*To do*
The answer must be an exact copy of every record.
(Beginning of Material to process)
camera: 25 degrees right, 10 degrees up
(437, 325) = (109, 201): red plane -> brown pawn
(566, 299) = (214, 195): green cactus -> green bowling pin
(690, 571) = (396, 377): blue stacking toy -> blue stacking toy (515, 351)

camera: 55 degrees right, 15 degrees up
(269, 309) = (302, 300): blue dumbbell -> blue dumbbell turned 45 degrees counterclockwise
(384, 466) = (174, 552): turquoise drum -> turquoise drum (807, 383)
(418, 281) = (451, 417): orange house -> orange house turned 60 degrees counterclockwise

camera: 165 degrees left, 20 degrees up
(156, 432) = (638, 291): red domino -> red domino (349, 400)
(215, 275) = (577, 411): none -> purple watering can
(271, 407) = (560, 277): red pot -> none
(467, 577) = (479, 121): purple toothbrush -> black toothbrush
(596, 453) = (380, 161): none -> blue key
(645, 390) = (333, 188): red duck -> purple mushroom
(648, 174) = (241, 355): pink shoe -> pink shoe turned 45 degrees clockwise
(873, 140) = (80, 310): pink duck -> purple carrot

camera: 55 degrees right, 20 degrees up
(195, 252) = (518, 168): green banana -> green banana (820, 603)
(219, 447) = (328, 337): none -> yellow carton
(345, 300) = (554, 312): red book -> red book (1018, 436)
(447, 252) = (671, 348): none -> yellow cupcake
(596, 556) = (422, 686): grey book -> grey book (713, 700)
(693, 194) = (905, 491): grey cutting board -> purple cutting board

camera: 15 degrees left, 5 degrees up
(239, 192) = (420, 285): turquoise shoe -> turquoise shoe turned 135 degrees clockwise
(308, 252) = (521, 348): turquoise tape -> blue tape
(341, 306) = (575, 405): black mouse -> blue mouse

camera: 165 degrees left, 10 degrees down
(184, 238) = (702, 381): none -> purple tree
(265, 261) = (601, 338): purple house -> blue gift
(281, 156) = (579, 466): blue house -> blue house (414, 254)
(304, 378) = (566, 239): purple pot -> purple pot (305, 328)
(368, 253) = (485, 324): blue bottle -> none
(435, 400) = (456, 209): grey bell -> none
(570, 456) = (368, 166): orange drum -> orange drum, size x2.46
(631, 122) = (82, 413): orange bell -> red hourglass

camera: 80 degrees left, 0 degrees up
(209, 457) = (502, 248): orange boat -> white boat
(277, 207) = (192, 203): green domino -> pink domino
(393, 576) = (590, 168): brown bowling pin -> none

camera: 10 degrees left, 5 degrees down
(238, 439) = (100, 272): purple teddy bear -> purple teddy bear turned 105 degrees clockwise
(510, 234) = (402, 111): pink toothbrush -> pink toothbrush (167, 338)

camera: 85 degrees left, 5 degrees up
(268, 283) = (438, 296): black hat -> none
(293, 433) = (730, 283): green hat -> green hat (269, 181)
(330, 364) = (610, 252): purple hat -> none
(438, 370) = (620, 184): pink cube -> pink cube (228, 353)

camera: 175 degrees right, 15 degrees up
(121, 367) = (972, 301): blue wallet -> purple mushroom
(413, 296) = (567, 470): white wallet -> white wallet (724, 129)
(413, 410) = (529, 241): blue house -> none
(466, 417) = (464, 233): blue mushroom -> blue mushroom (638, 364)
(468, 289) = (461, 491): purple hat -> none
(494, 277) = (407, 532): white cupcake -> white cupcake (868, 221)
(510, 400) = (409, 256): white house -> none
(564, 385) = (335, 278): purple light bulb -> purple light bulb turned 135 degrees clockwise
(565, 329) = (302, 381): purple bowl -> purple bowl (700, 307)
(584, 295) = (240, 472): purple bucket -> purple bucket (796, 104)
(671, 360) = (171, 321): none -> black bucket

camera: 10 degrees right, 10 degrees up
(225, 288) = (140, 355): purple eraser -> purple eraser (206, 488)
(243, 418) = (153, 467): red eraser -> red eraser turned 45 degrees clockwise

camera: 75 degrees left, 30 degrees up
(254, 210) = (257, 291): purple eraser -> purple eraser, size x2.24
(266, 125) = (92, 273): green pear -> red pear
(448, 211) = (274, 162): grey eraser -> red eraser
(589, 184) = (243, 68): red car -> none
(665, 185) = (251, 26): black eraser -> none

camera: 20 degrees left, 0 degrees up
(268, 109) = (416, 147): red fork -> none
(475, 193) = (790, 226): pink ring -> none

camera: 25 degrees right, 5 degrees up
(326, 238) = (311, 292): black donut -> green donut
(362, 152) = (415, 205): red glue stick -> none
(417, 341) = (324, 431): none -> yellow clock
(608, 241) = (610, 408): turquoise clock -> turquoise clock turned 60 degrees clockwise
(End of Material to process)
*Reply to the task*
camera: 25 degrees right, 10 degrees up
(437, 325) = (109, 201): red plane -> brown pawn
(566, 299) = (214, 195): green cactus -> green bowling pin
(690, 571) = (396, 377): blue stacking toy -> blue stacking toy (515, 351)

camera: 55 degrees right, 15 degrees up
(269, 309) = (302, 300): blue dumbbell -> blue dumbbell turned 45 degrees counterclockwise
(384, 466) = (174, 552): turquoise drum -> turquoise drum (807, 383)
(418, 281) = (451, 417): orange house -> orange house turned 60 degrees counterclockwise

camera: 165 degrees left, 20 degrees up
(156, 432) = (638, 291): red domino -> red domino (349, 400)
(215, 275) = (577, 411): none -> purple watering can
(271, 407) = (560, 277): red pot -> none
(467, 577) = (479, 121): purple toothbrush -> black toothbrush
(596, 453) = (380, 161): none -> blue key
(645, 390) = (333, 188): red duck -> purple mushroom
(648, 174) = (241, 355): pink shoe -> pink shoe turned 45 degrees clockwise
(873, 140) = (80, 310): pink duck -> purple carrot

camera: 55 degrees right, 20 degrees up
(195, 252) = (518, 168): green banana -> green banana (820, 603)
(219, 447) = (328, 337): none -> yellow carton
(345, 300) = (554, 312): red book -> red book (1018, 436)
(447, 252) = (671, 348): none -> yellow cupcake
(596, 556) = (422, 686): grey book -> grey book (713, 700)
(693, 194) = (905, 491): grey cutting board -> purple cutting board

camera: 15 degrees left, 5 degrees up
(239, 192) = (420, 285): turquoise shoe -> turquoise shoe turned 135 degrees clockwise
(308, 252) = (521, 348): turquoise tape -> blue tape
(341, 306) = (575, 405): black mouse -> blue mouse

camera: 165 degrees left, 10 degrees down
(184, 238) = (702, 381): none -> purple tree
(265, 261) = (601, 338): purple house -> blue gift
(281, 156) = (579, 466): blue house -> blue house (414, 254)
(304, 378) = (566, 239): purple pot -> purple pot (305, 328)
(368, 253) = (485, 324): blue bottle -> none
(435, 400) = (456, 209): grey bell -> none
(570, 456) = (368, 166): orange drum -> orange drum, size x2.46
(631, 122) = (82, 413): orange bell -> red hourglass

camera: 80 degrees left, 0 degrees up
(209, 457) = (502, 248): orange boat -> white boat
(277, 207) = (192, 203): green domino -> pink domino
(393, 576) = (590, 168): brown bowling pin -> none

camera: 10 degrees left, 5 degrees down
(238, 439) = (100, 272): purple teddy bear -> purple teddy bear turned 105 degrees clockwise
(510, 234) = (402, 111): pink toothbrush -> pink toothbrush (167, 338)

camera: 85 degrees left, 5 degrees up
(268, 283) = (438, 296): black hat -> none
(293, 433) = (730, 283): green hat -> green hat (269, 181)
(330, 364) = (610, 252): purple hat -> none
(438, 370) = (620, 184): pink cube -> pink cube (228, 353)

camera: 175 degrees right, 15 degrees up
(121, 367) = (972, 301): blue wallet -> purple mushroom
(413, 296) = (567, 470): white wallet -> white wallet (724, 129)
(413, 410) = (529, 241): blue house -> none
(466, 417) = (464, 233): blue mushroom -> blue mushroom (638, 364)
(468, 289) = (461, 491): purple hat -> none
(494, 277) = (407, 532): white cupcake -> white cupcake (868, 221)
(510, 400) = (409, 256): white house -> none
(564, 385) = (335, 278): purple light bulb -> purple light bulb turned 135 degrees clockwise
(565, 329) = (302, 381): purple bowl -> purple bowl (700, 307)
(584, 295) = (240, 472): purple bucket -> purple bucket (796, 104)
(671, 360) = (171, 321): none -> black bucket

camera: 10 degrees right, 10 degrees up
(225, 288) = (140, 355): purple eraser -> purple eraser (206, 488)
(243, 418) = (153, 467): red eraser -> red eraser turned 45 degrees clockwise

camera: 75 degrees left, 30 degrees up
(254, 210) = (257, 291): purple eraser -> purple eraser, size x2.24
(266, 125) = (92, 273): green pear -> red pear
(448, 211) = (274, 162): grey eraser -> red eraser
(589, 184) = (243, 68): red car -> none
(665, 185) = (251, 26): black eraser -> none

camera: 20 degrees left, 0 degrees up
(268, 109) = (416, 147): red fork -> none
(475, 193) = (790, 226): pink ring -> none

camera: 25 degrees right, 5 degrees up
(326, 238) = (311, 292): black donut -> green donut
(362, 152) = (415, 205): red glue stick -> none
(417, 341) = (324, 431): none -> yellow clock
(608, 241) = (610, 408): turquoise clock -> turquoise clock turned 60 degrees clockwise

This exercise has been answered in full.